### Extracted records
· · · · · · ·
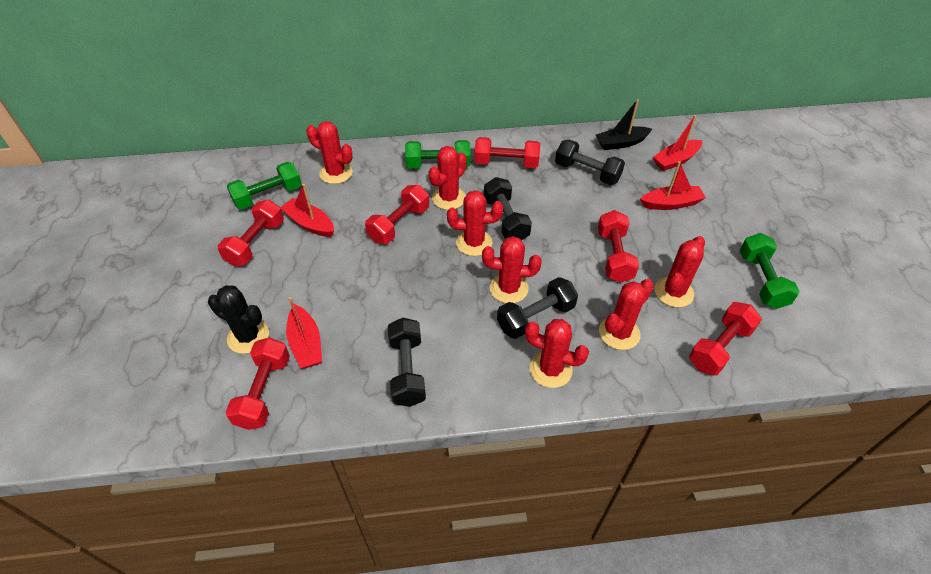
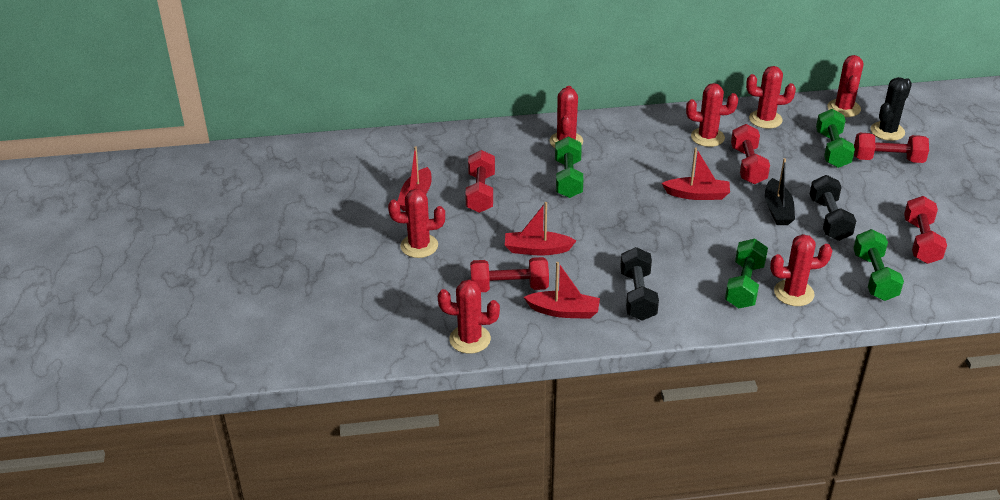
black dumbbell: 4 -> 2
green dumbbell: 3 -> 4
red dumbbell: 6 -> 5

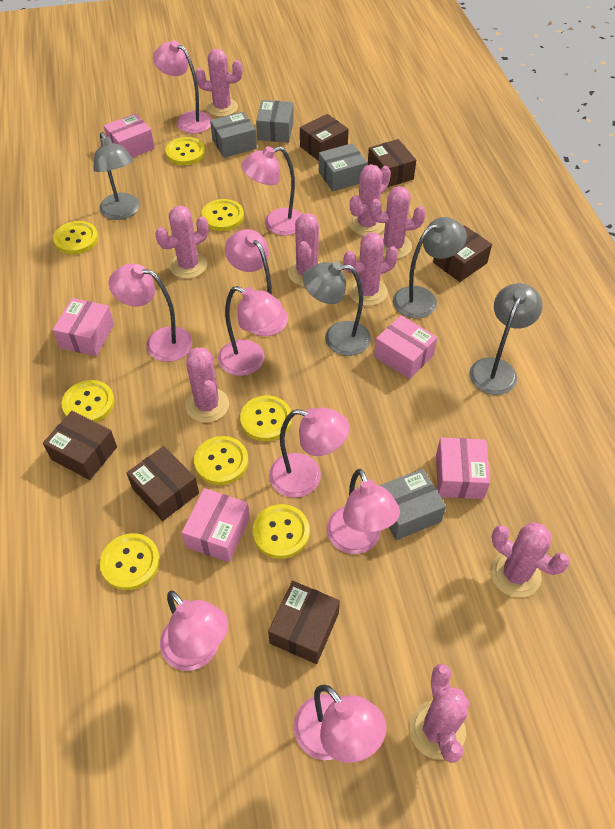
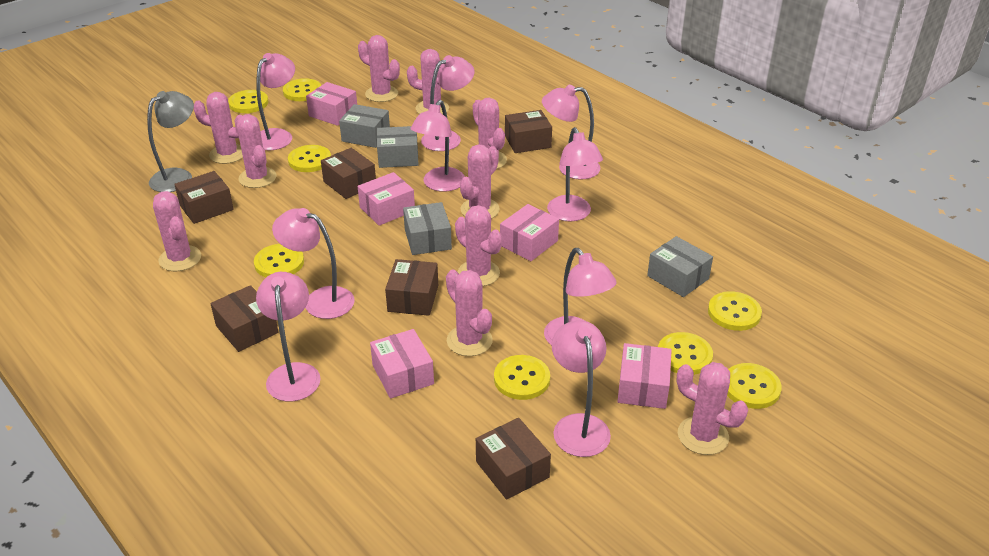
grey lamp: 4 -> 1
pink cactus: 9 -> 10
· · · · · · ·
Please repeat the records above exactly, omitting any pictures they contain.

### Solution
black dumbbell: 4 -> 2
green dumbbell: 3 -> 4
red dumbbell: 6 -> 5

grey lamp: 4 -> 1
pink cactus: 9 -> 10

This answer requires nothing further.